[Data excerpts]
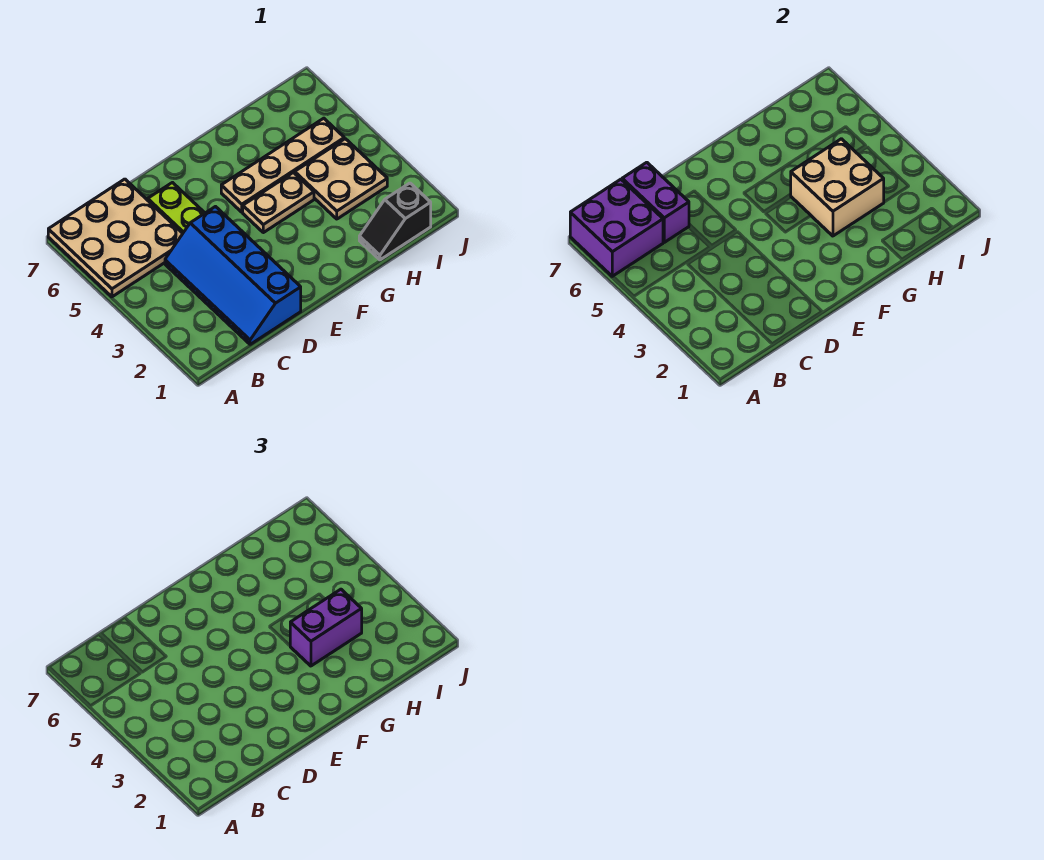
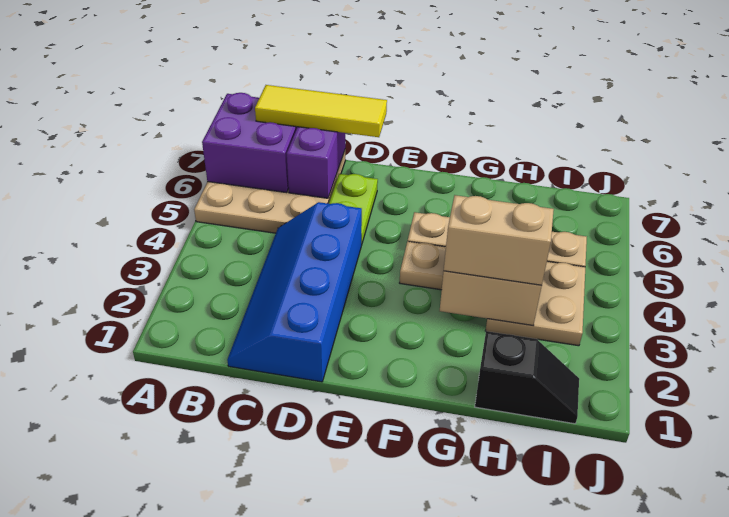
none -> yellow tile B7:D7 level 3
purple brick G3:H3 level 3 -> tan brick G3:H3 level 3
black slope H1:I1 level 1 top I -> black slope H1:I1 level 1 top H

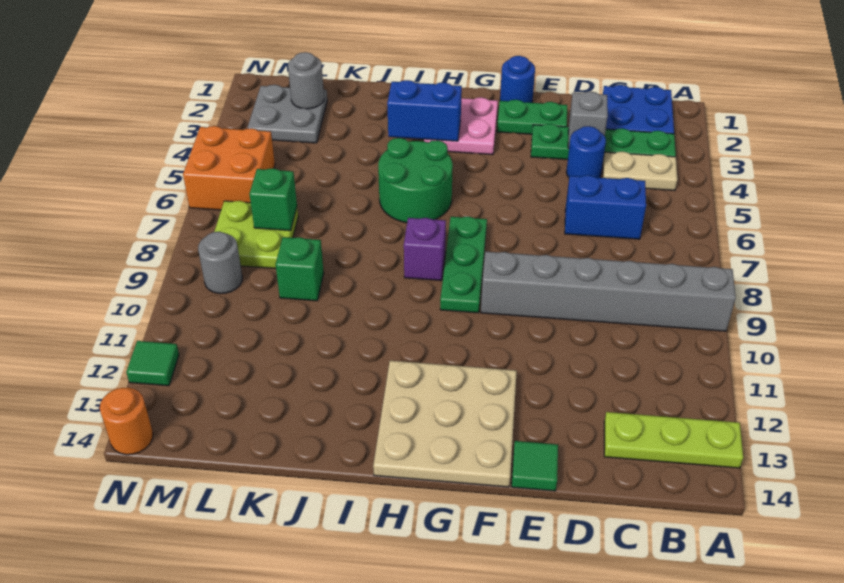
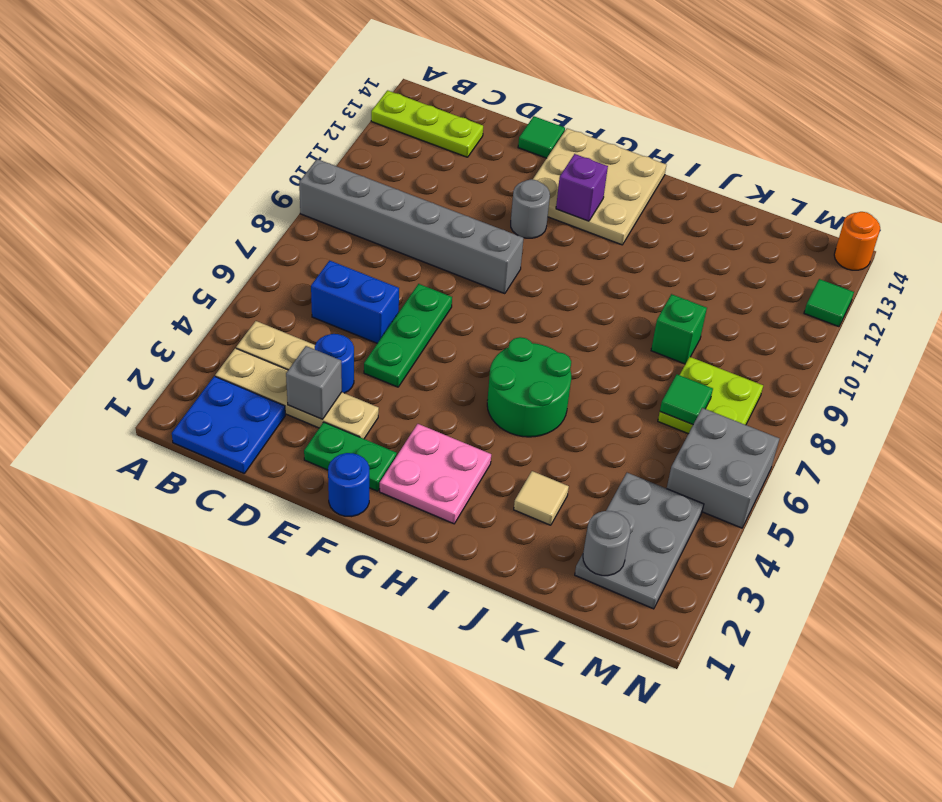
green plate B3:E3 level 1 -> tan plate B3:E3 level 1
green plate G7:G9 level 1 -> green plate E5:E7 level 1
blue brick H3:I3 level 2 -> none
purple brick H8 level 1 -> purple brick G12 level 2
none -> tan tile J3 level 1
grey plate L2:M3 level 1 -> grey plate L2:M4 level 1
green brick L7 level 2 -> green tile L7 level 2
orange brick M5:N6 level 1 -> grey brick M5:N6 level 1
grey round brick M9 level 1 -> grey round brick F11 level 1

Activity -
In the entries above, find the line holding "green plate B3:E3" and the line holding "orange brick M5:N6"; print both of them and every line between, exactly, and nothing else.

Expected answer -
green plate B3:E3 level 1 -> tan plate B3:E3 level 1
green plate G7:G9 level 1 -> green plate E5:E7 level 1
blue brick H3:I3 level 2 -> none
purple brick H8 level 1 -> purple brick G12 level 2
none -> tan tile J3 level 1
grey plate L2:M3 level 1 -> grey plate L2:M4 level 1
green brick L7 level 2 -> green tile L7 level 2
orange brick M5:N6 level 1 -> grey brick M5:N6 level 1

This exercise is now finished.